(Stored items from a collection)
*****
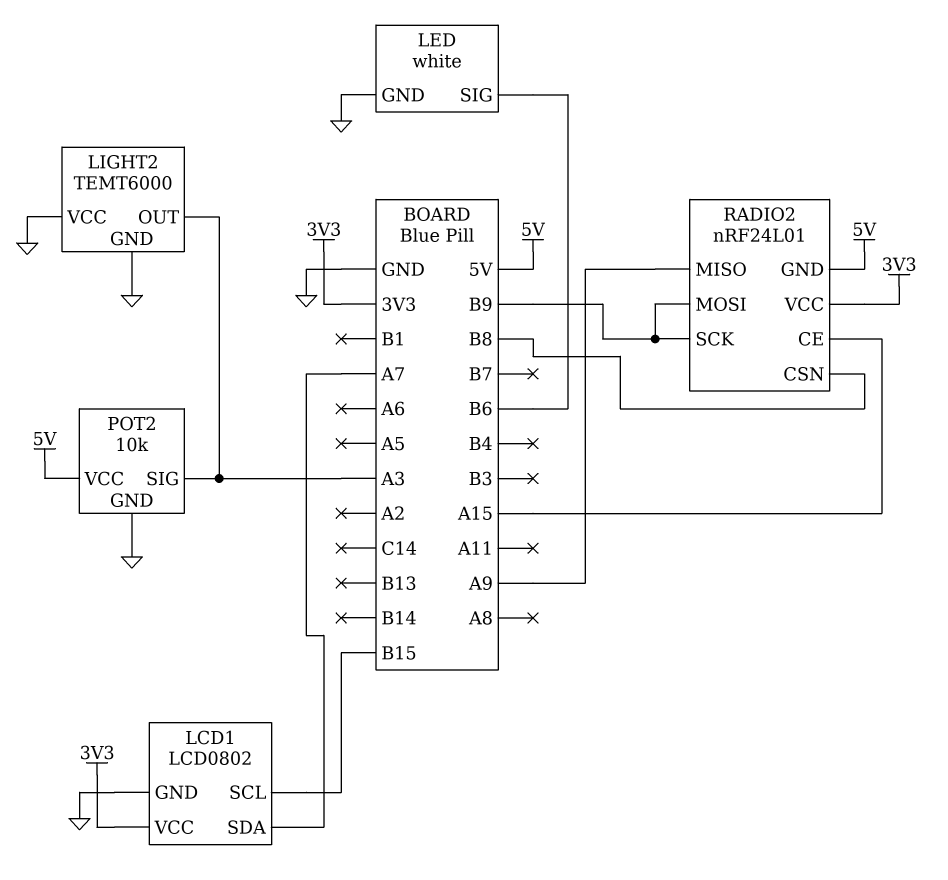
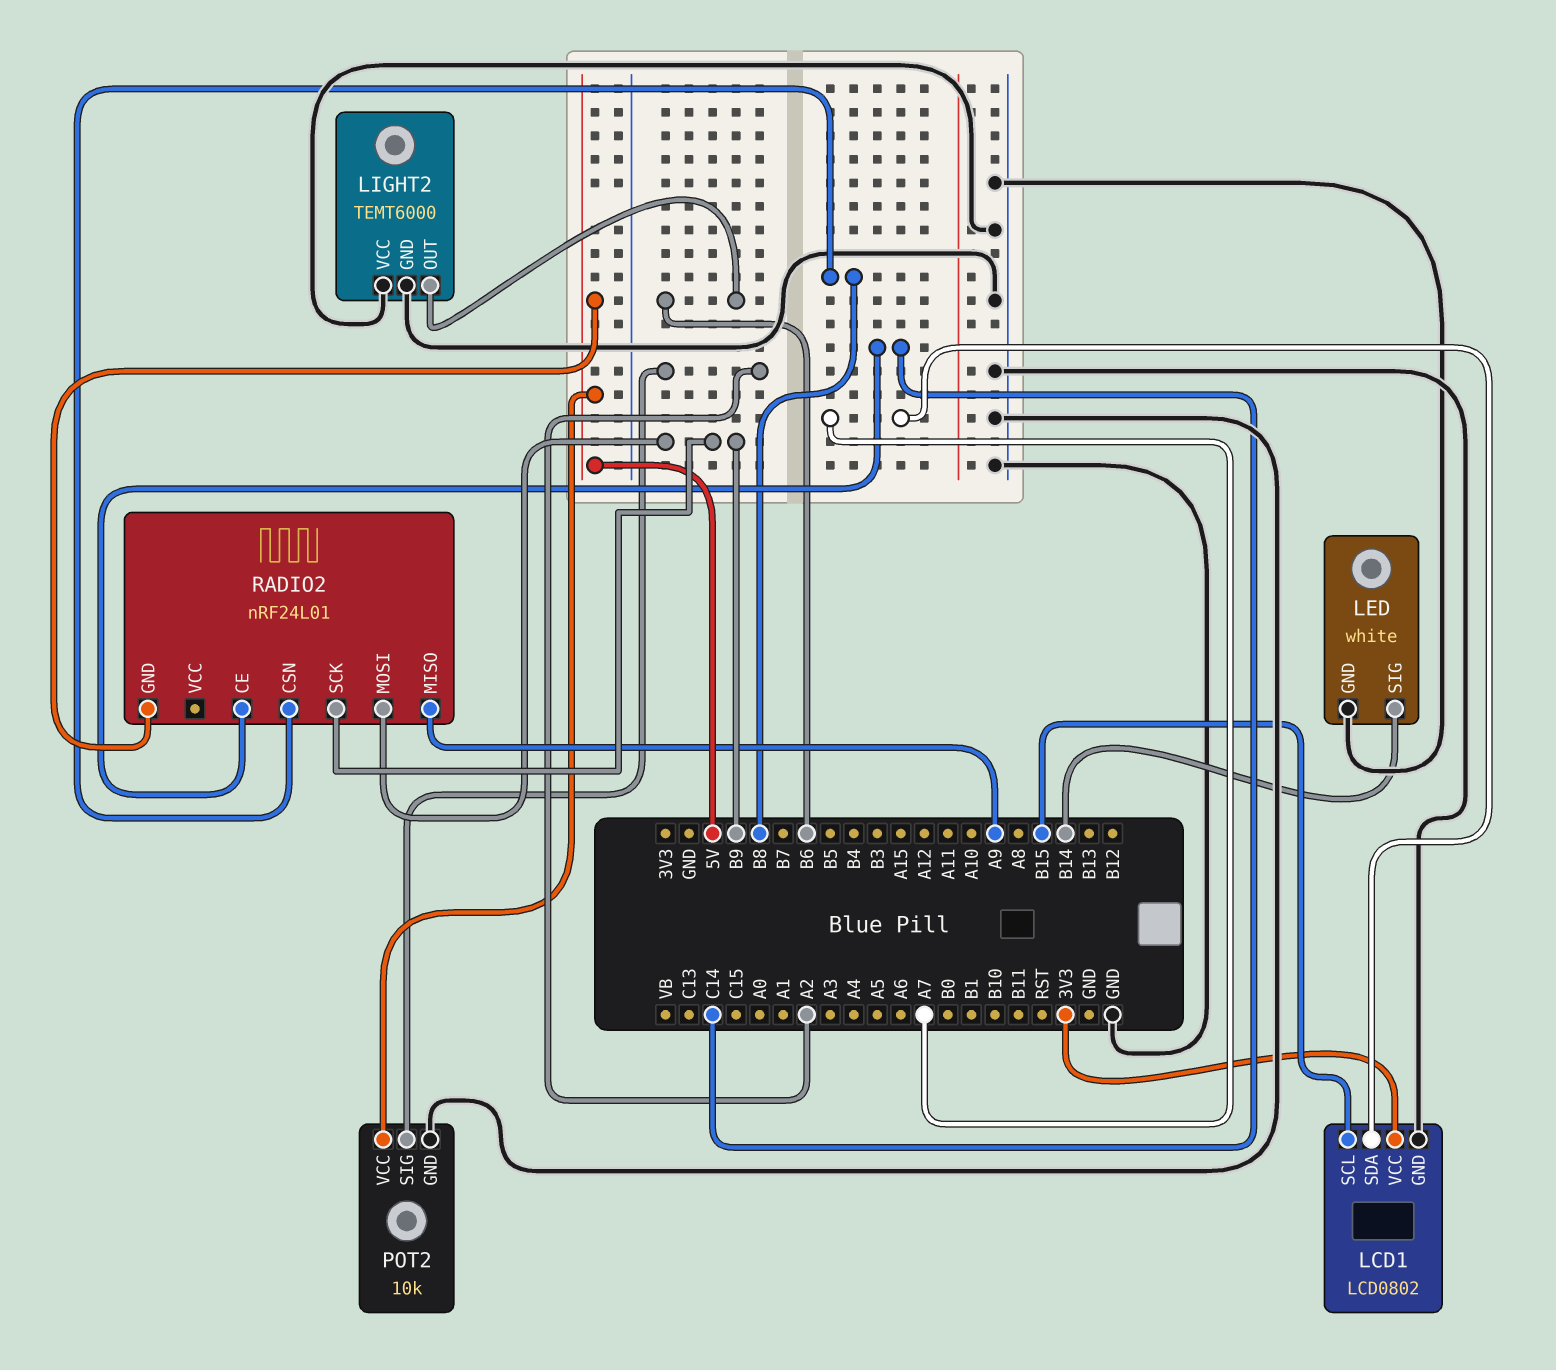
LED pin SIG: B6 -> B14
LIGHT2 pin OUT: A3 -> B6
POT2 pin SIG: A3 -> A2
RADIO2 pin CE: A15 -> C14
RADIO2 pin VCC: 3V3 -> none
*****
## Problem to solve:
Your copy should be the entries retyped exactly, with no images in it.

## Result of the exercise:
LED pin SIG: B6 -> B14
LIGHT2 pin OUT: A3 -> B6
POT2 pin SIG: A3 -> A2
RADIO2 pin CE: A15 -> C14
RADIO2 pin VCC: 3V3 -> none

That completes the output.